Instructions for the task | Your answer consists of the lines in the data that contain "image". Copy each of them.

START Material for this task

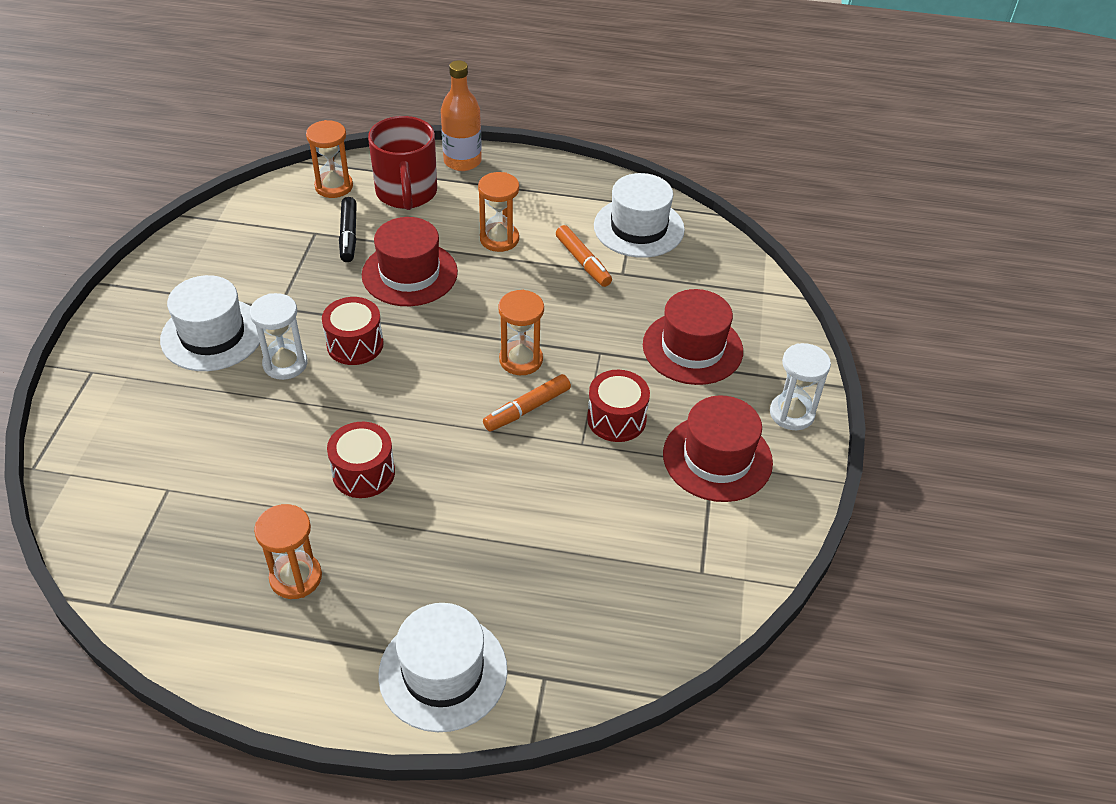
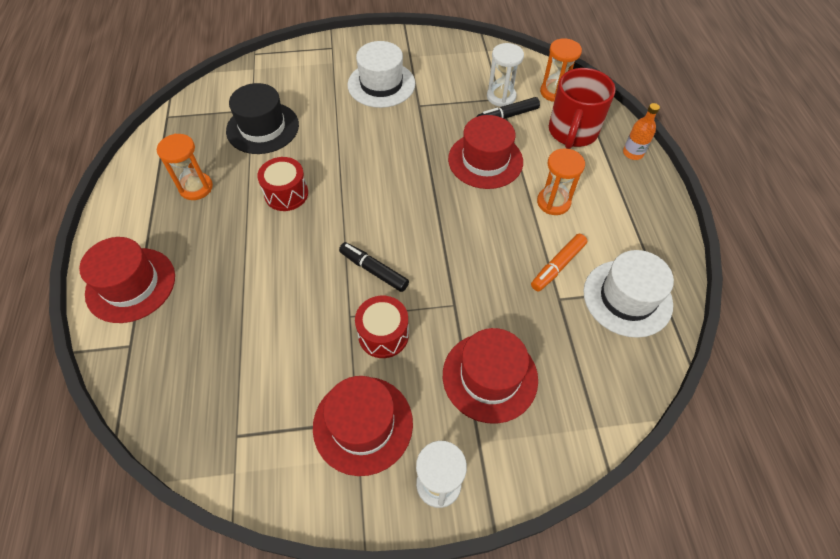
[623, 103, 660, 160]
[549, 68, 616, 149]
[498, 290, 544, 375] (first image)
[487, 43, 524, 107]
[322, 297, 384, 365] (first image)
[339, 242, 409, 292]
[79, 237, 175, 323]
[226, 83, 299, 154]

END Material for this task
START Material for this task

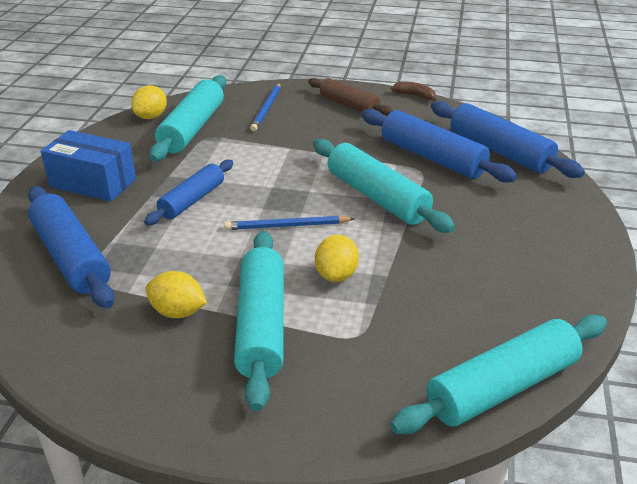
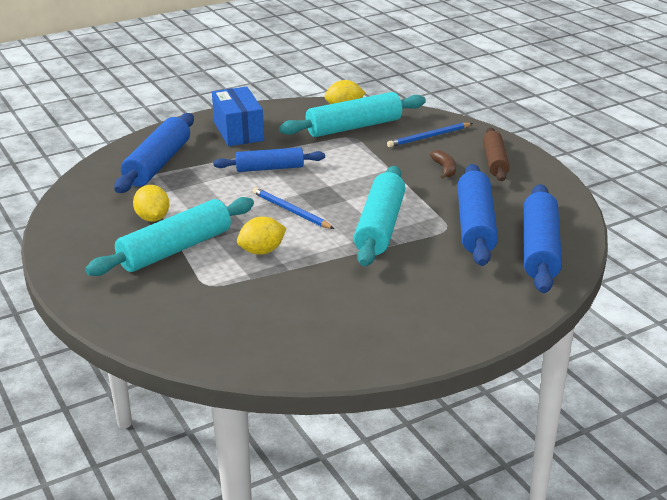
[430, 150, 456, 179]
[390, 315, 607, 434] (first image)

END Material for this task

Answer box |
[498, 290, 544, 375] (first image)
[322, 297, 384, 365] (first image)
[390, 315, 607, 434] (first image)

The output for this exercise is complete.